Aim of the exercise:
Lines in the listing below that contain the string "button" are to be found and copied.

____ Data

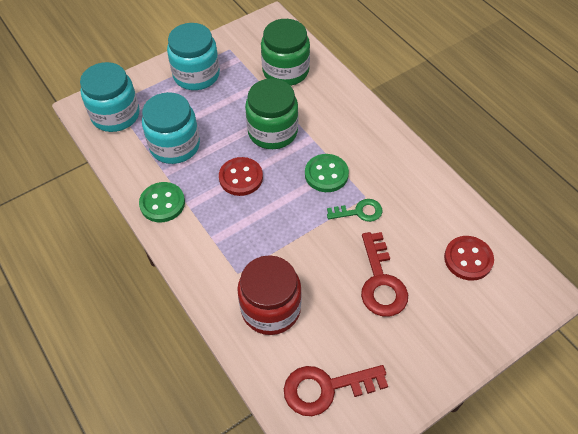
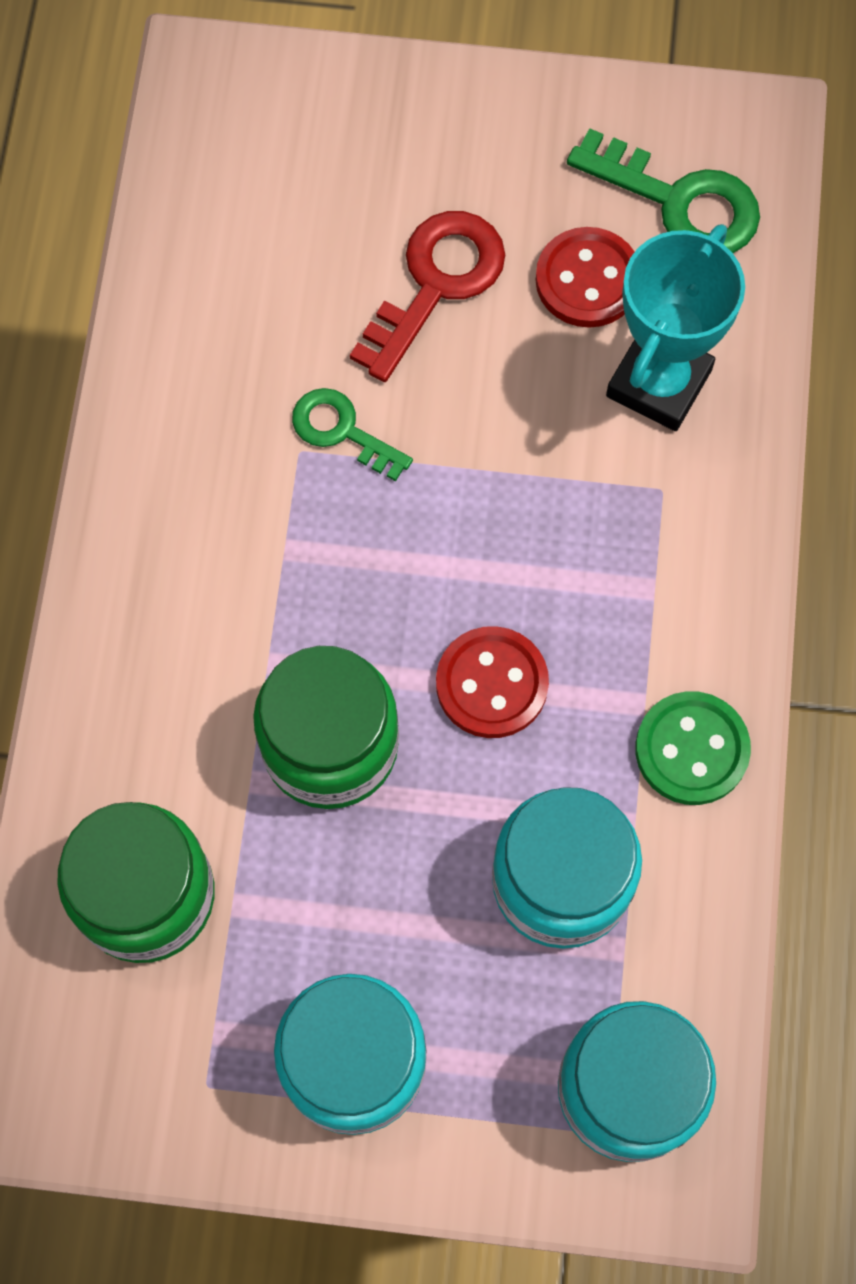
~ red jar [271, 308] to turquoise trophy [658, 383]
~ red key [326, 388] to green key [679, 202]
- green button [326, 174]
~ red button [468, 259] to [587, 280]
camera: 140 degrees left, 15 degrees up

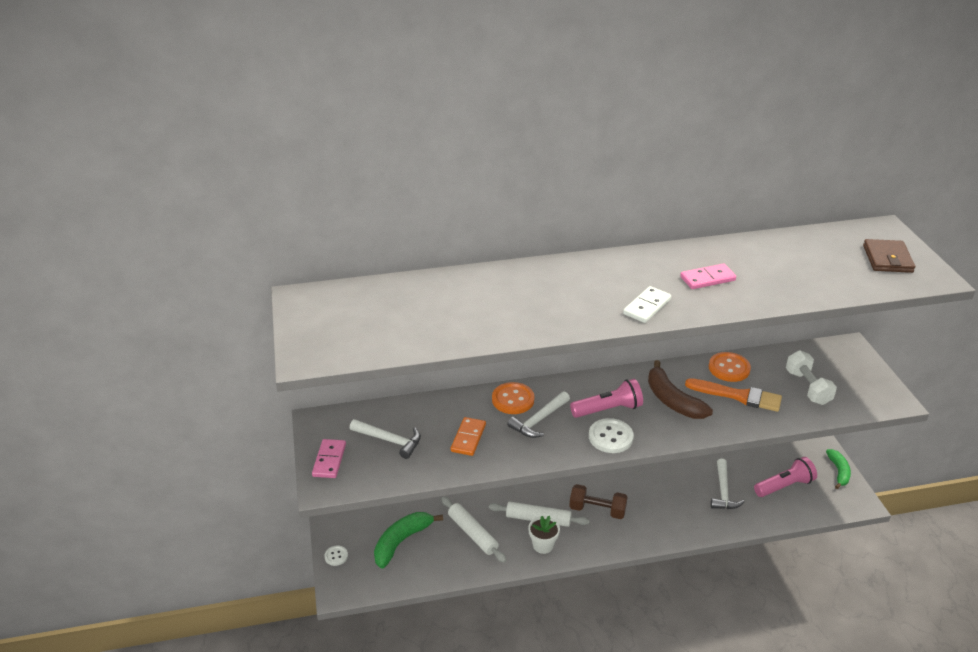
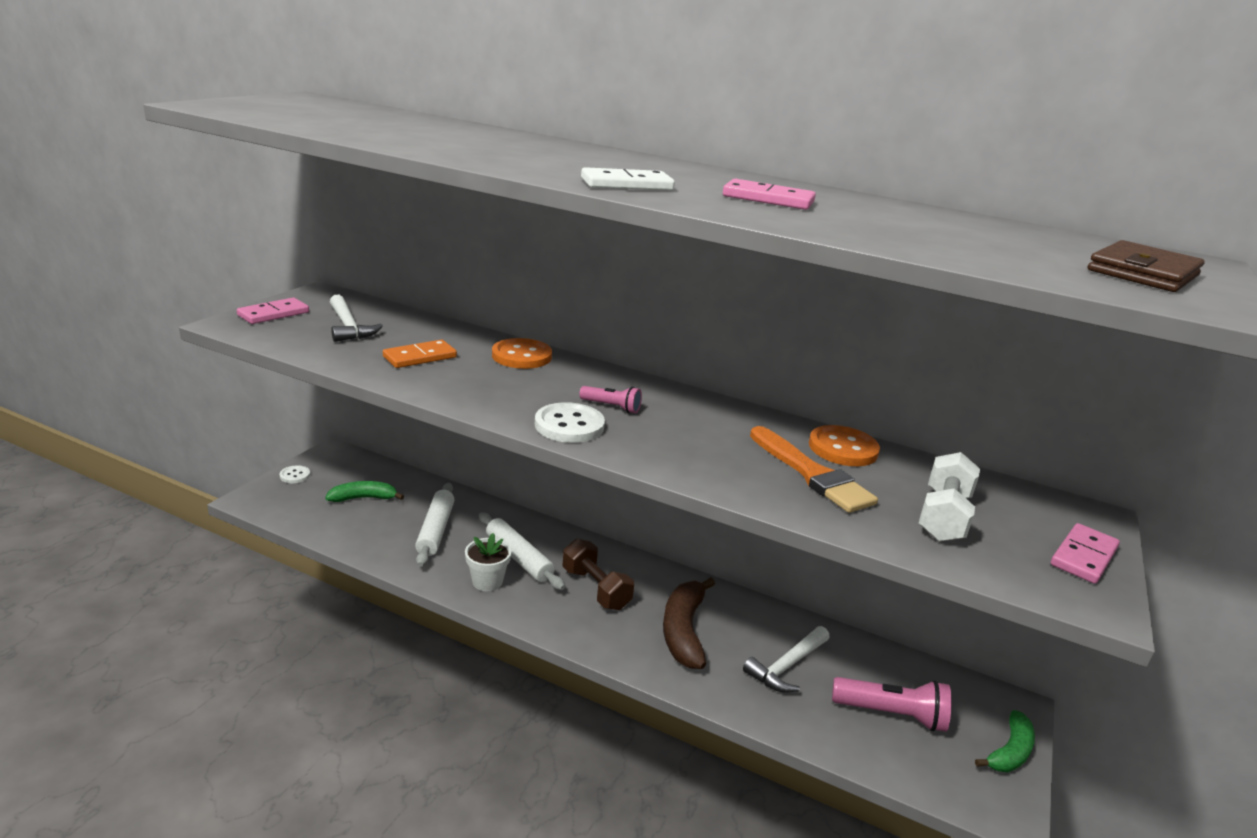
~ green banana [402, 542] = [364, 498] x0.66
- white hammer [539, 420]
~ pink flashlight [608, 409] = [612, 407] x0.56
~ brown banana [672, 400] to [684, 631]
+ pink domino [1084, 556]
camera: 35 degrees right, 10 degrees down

________
____ Data

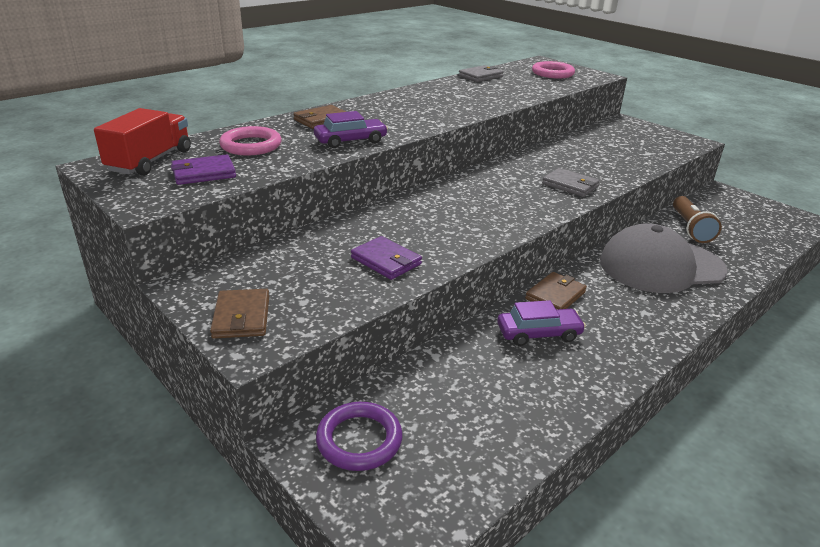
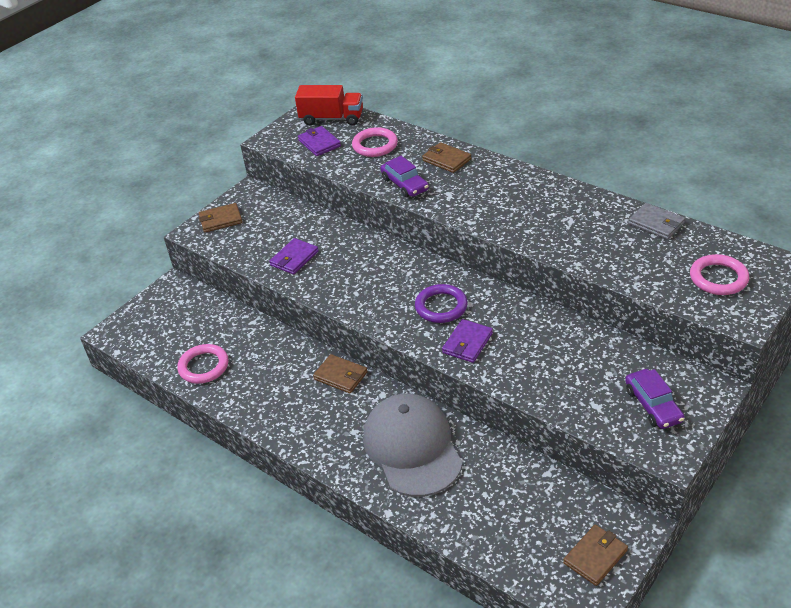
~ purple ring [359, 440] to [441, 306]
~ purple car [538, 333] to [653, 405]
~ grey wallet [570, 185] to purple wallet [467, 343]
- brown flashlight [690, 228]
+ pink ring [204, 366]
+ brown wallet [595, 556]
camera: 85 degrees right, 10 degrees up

________

Worked solution:
- green button [326, 174]
~ red button [468, 259] to [587, 280]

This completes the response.